**GOAL**
Reproduce the listing below word for word, omitting the pictures.

**SUPPLIED RECORDS**
────────

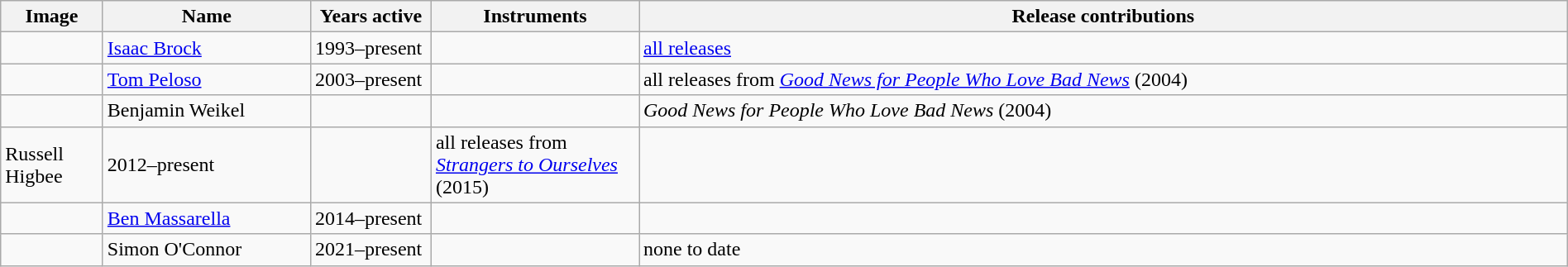
Image (52, 17)
all releases (1103, 48)
Tom Peloso (207, 79)
Instruments (534, 17)
Good News for People Who Love Bad News (2004) (1103, 111)
none to date (1103, 250)
2003–present (370, 79)
Benjamin Weikel (207, 111)
Release contributions (1103, 17)
1993–present (370, 48)
Name (207, 17)
2014–present (370, 218)
Years active (370, 17)
2012–present (207, 165)
2021–present (370, 250)
Russell Higbee (52, 165)
Isaac Brock (207, 48)
Simon O'Connor (207, 250)
Ben Massarella (207, 218)
all releases from Strangers to Ourselves (2015) (534, 165)
all releases from Good News for People Who Love Bad News (2004) (1103, 79)
Locate the cell with the specified text and output its [x, y] center coordinate. 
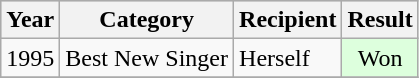
Category [147, 20]
Recipient [288, 20]
Result [380, 20]
Herself [288, 58]
1995 [30, 58]
Year [30, 20]
Best New Singer [147, 58]
Won [380, 58]
Capture the cell that displays the provided text and extract its [X, Y] central coordinate. 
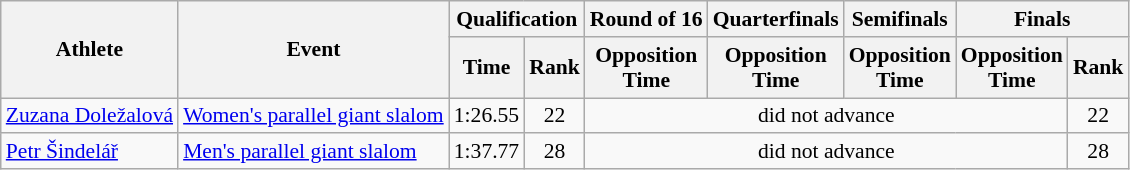
1:37.77 [486, 152]
Qualification [517, 19]
Women's parallel giant slalom [314, 116]
Semifinals [900, 19]
1:26.55 [486, 116]
Zuzana Doležalová [90, 116]
Event [314, 50]
Round of 16 [646, 19]
Petr Šindelář [90, 152]
Finals [1042, 19]
Quarterfinals [776, 19]
Men's parallel giant slalom [314, 152]
Athlete [90, 50]
Time [486, 68]
Search for the cell housing the specified text and yield its (x, y) center coordinate. 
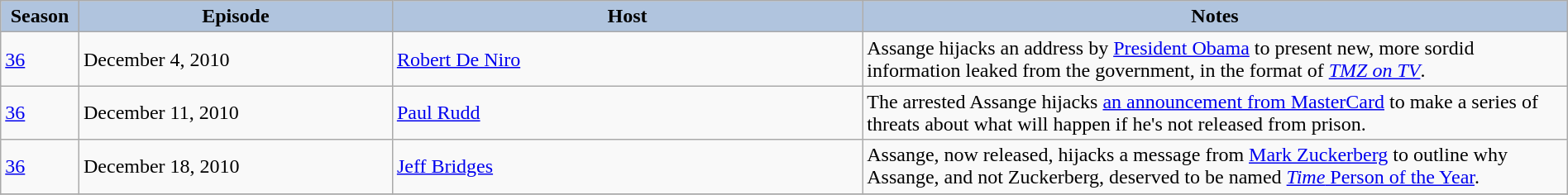
Host (627, 17)
December 4, 2010 (235, 60)
Assange hijacks an address by President Obama to present new, more sordid information leaked from the government, in the format of TMZ on TV. (1216, 60)
Jeff Bridges (627, 167)
Episode (235, 17)
Paul Rudd (627, 112)
Season (40, 17)
December 11, 2010 (235, 112)
December 18, 2010 (235, 167)
The arrested Assange hijacks an announcement from MasterCard to make a series of threats about what will happen if he's not released from prison. (1216, 112)
Robert De Niro (627, 60)
Notes (1216, 17)
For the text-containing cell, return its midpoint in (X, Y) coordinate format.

────────

**FINISHED EXERCISE**
Image (52, 17)
all releases (1103, 48)
Tom Peloso (207, 79)
Instruments (534, 17)
Good News for People Who Love Bad News (2004) (1103, 111)
none to date (1103, 250)
2003–present (370, 79)
Benjamin Weikel (207, 111)
Release contributions (1103, 17)
1993–present (370, 48)
Name (207, 17)
2014–present (370, 218)
Years active (370, 17)
2012–present (207, 165)
2021–present (370, 250)
Russell Higbee (52, 165)
Isaac Brock (207, 48)
Simon O'Connor (207, 250)
Ben Massarella (207, 218)
all releases from Strangers to Ourselves (2015) (534, 165)
all releases from Good News for People Who Love Bad News (2004) (1103, 79)
Locate the cell with the specified text and output its [x, y] center coordinate. 
Category [147, 20]
Recipient [288, 20]
Result [380, 20]
Herself [288, 58]
1995 [30, 58]
Year [30, 20]
Best New Singer [147, 58]
Won [380, 58]
Capture the cell that displays the provided text and extract its [X, Y] central coordinate. 
1:37.77 [486, 152]
Qualification [517, 19]
Women's parallel giant slalom [314, 116]
Semifinals [900, 19]
1:26.55 [486, 116]
Zuzana Doležalová [90, 116]
Event [314, 50]
Round of 16 [646, 19]
Petr Šindelář [90, 152]
Finals [1042, 19]
Quarterfinals [776, 19]
Men's parallel giant slalom [314, 152]
Athlete [90, 50]
Time [486, 68]
Search for the cell housing the specified text and yield its (x, y) center coordinate. 
Host (627, 17)
December 4, 2010 (235, 60)
Assange hijacks an address by President Obama to present new, more sordid information leaked from the government, in the format of TMZ on TV. (1216, 60)
Jeff Bridges (627, 167)
Episode (235, 17)
Paul Rudd (627, 112)
Season (40, 17)
December 11, 2010 (235, 112)
December 18, 2010 (235, 167)
The arrested Assange hijacks an announcement from MasterCard to make a series of threats about what will happen if he's not released from prison. (1216, 112)
Robert De Niro (627, 60)
Notes (1216, 17)
For the text-containing cell, return its midpoint in (X, Y) coordinate format.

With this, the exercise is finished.